* Stored entries
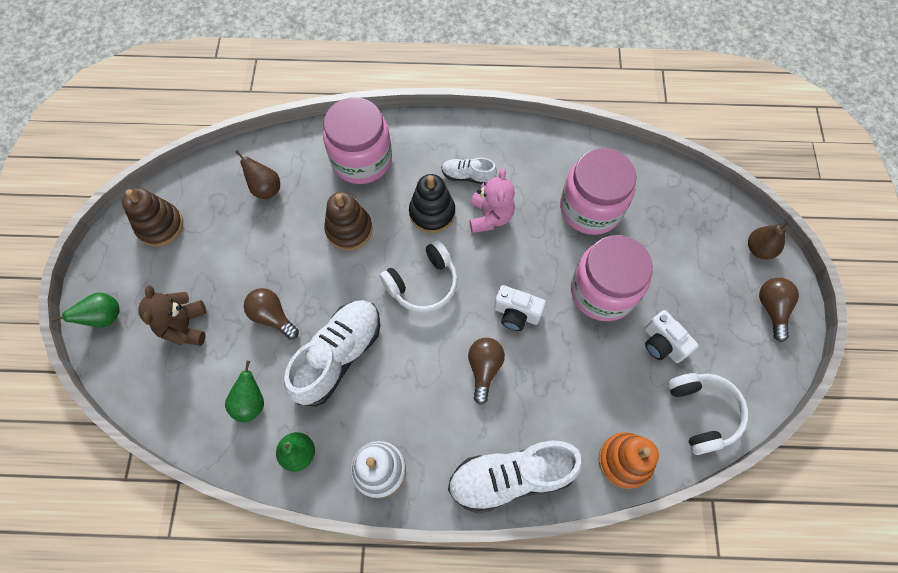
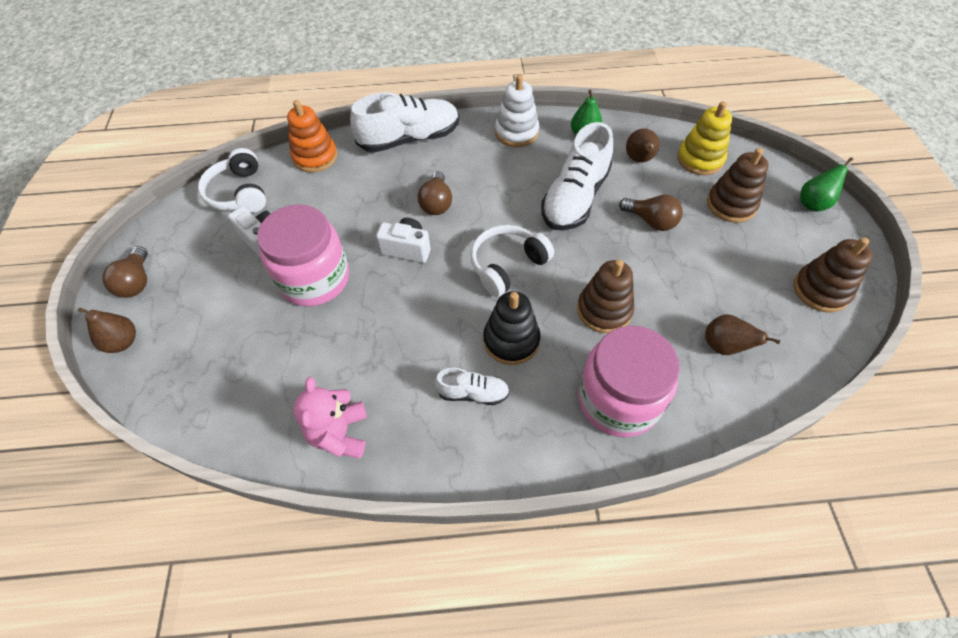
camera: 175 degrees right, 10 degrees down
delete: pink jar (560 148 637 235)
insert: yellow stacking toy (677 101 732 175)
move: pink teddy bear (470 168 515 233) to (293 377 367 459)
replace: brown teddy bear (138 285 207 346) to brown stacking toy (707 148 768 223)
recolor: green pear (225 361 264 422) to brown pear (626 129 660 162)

* Instructions for the task
Check each line of the records above for "bear", and copy those that have it.

* Answer space
move: pink teddy bear (470 168 515 233) to (293 377 367 459)
replace: brown teddy bear (138 285 207 346) to brown stacking toy (707 148 768 223)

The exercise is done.